Exercise details:
Within the entries below, the lines from the one with "GAS2 pin AO: D3 -> D6" through the one with "STEPPER2 pin IN4: D0 -> D5" are to be set down exactly, both ends kept.

-------------------------

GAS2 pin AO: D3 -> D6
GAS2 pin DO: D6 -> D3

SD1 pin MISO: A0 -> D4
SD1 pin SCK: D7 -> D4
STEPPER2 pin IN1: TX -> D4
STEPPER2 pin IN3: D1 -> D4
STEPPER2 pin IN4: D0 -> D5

-------------------------

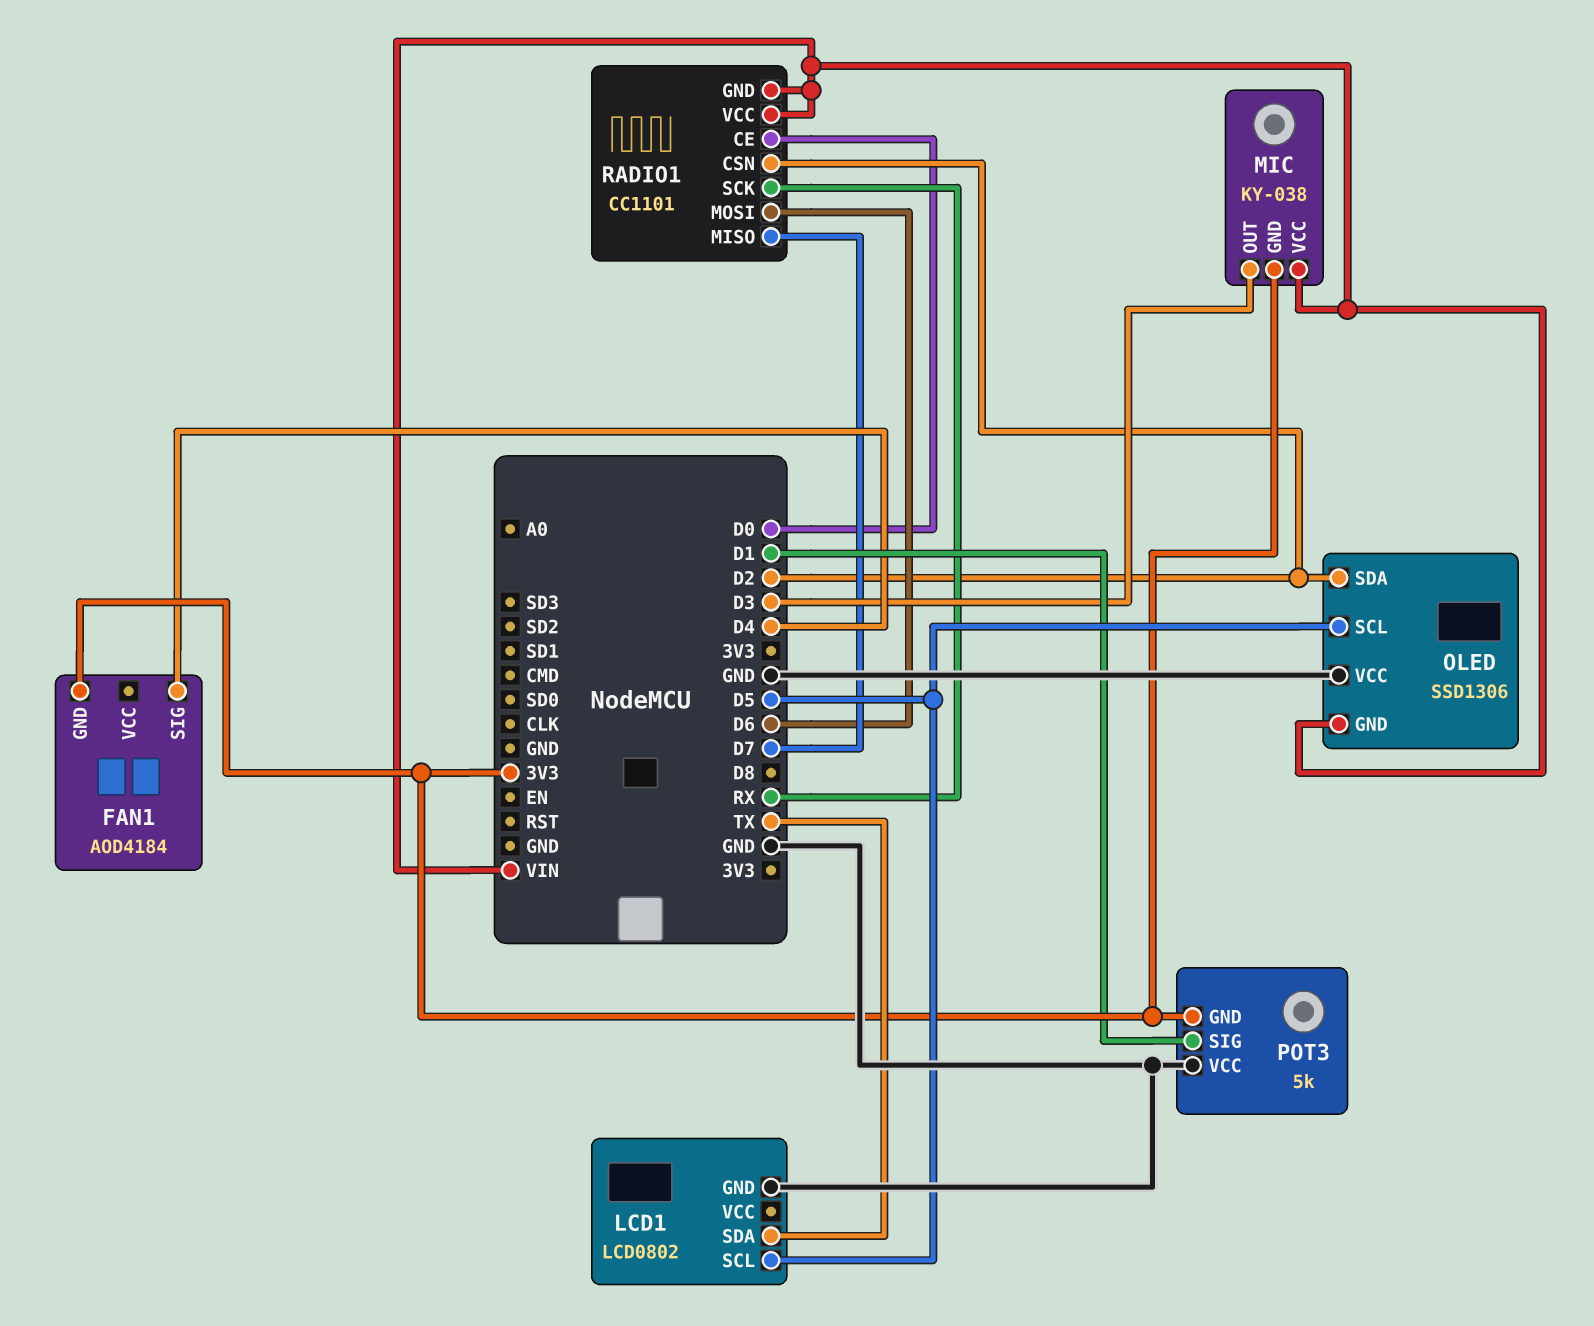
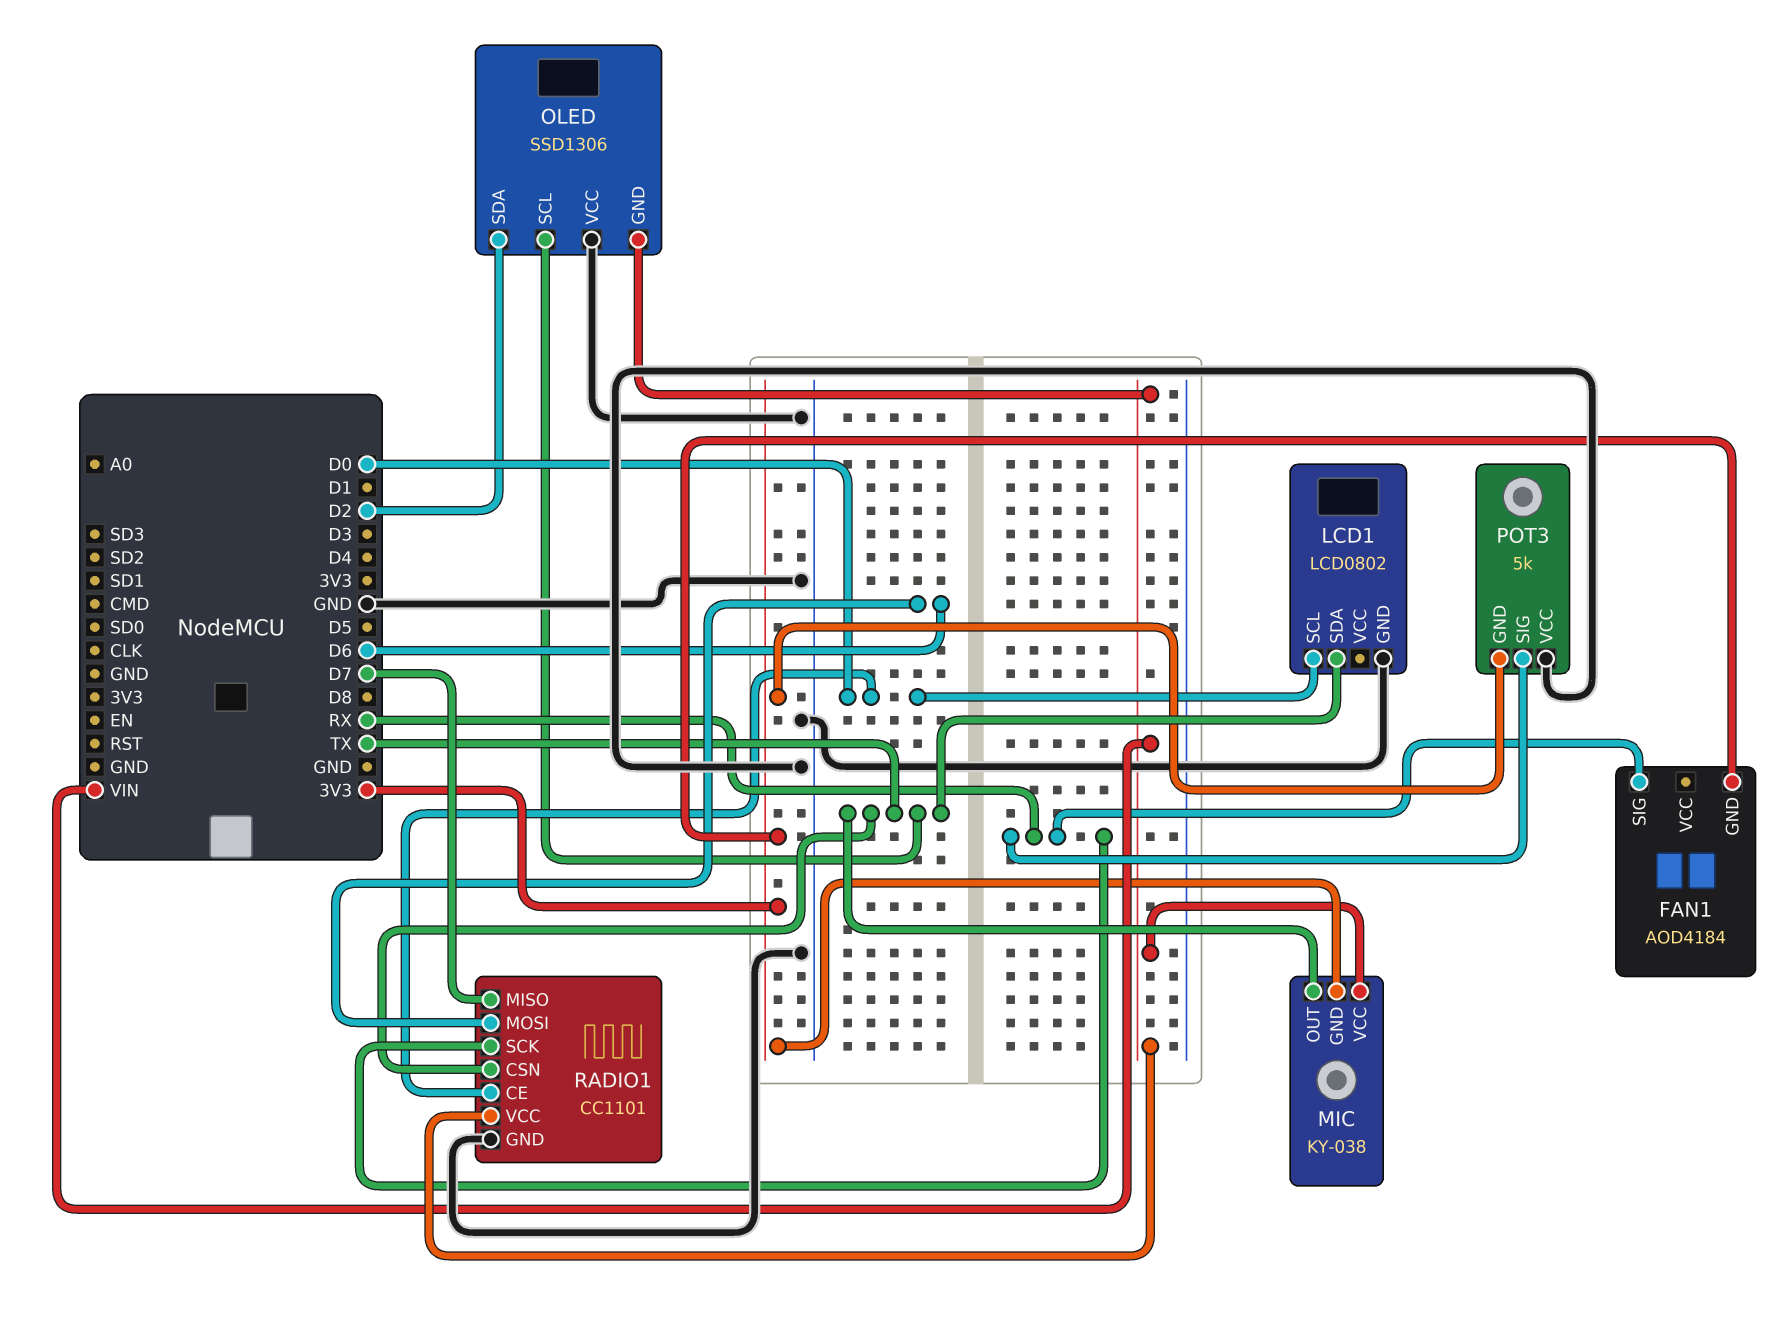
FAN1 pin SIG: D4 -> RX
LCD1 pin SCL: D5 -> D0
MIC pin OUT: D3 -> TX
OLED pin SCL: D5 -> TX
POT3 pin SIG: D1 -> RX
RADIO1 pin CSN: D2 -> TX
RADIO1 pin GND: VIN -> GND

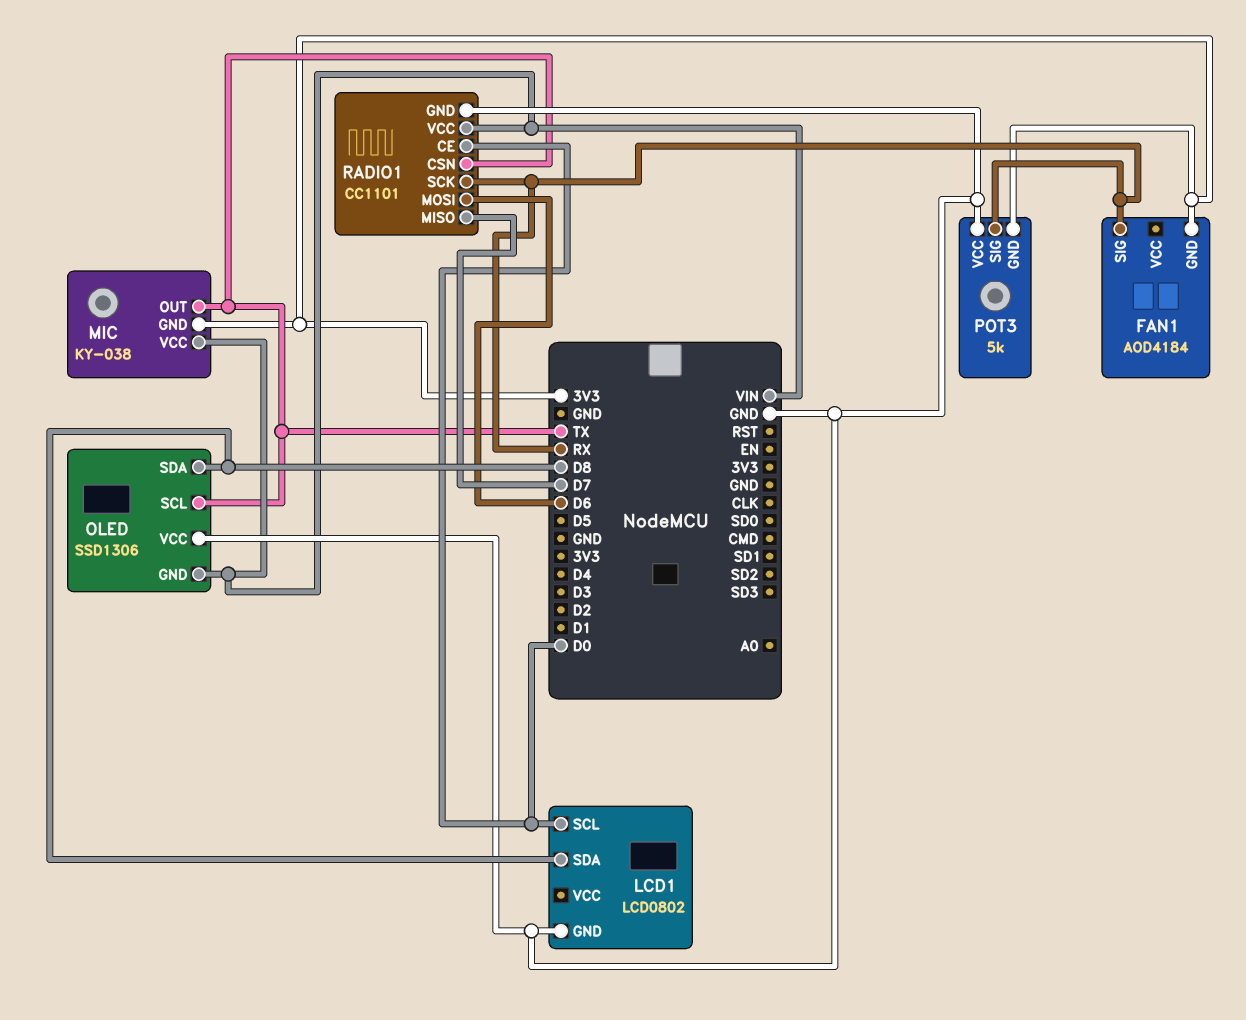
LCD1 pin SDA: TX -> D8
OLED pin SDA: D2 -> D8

-------------------------

Completed task:
GAS2 pin AO: D3 -> D6
GAS2 pin DO: D6 -> D3

SD1 pin MISO: A0 -> D4
SD1 pin SCK: D7 -> D4
STEPPER2 pin IN1: TX -> D4
STEPPER2 pin IN3: D1 -> D4
STEPPER2 pin IN4: D0 -> D5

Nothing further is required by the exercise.